┌──

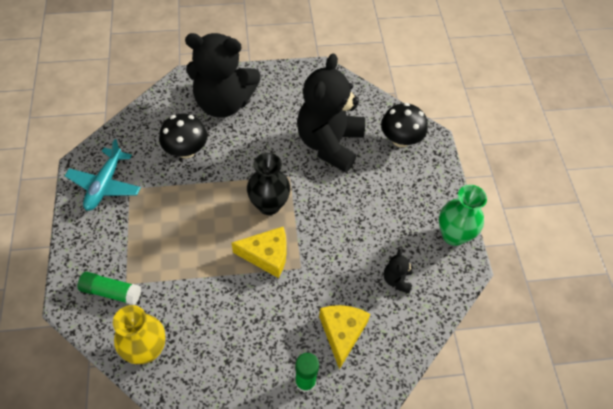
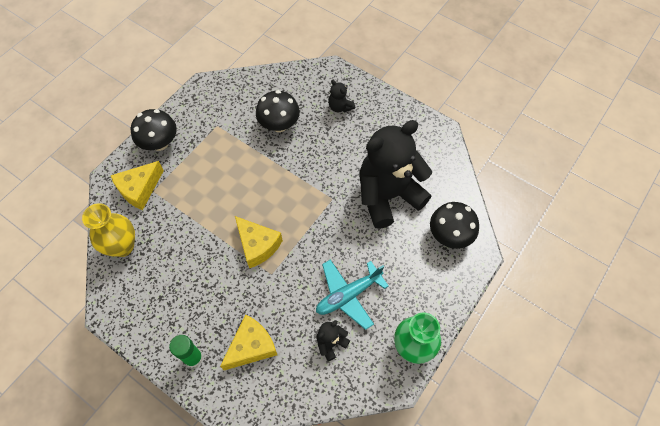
camera: 45 degrees right, 5 degrees up
(89, 240) = (159, 143): none -> black mushroom
(105, 185) = (204, 111): turquoise plane -> turquoise plane (348, 295)
(111, 292) = (139, 189): green glue stick -> yellow cheese
(224, 103) = (340, 107): black teddy bear -> black teddy bear, size x0.40
(269, 205) = (296, 209): black vase -> none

└──

§ To do:
Could you retype all the entries above exactly, without the pictures?

§ Result:
camera: 45 degrees right, 5 degrees up
(89, 240) = (159, 143): none -> black mushroom
(105, 185) = (204, 111): turquoise plane -> turquoise plane (348, 295)
(111, 292) = (139, 189): green glue stick -> yellow cheese
(224, 103) = (340, 107): black teddy bear -> black teddy bear, size x0.40
(269, 205) = (296, 209): black vase -> none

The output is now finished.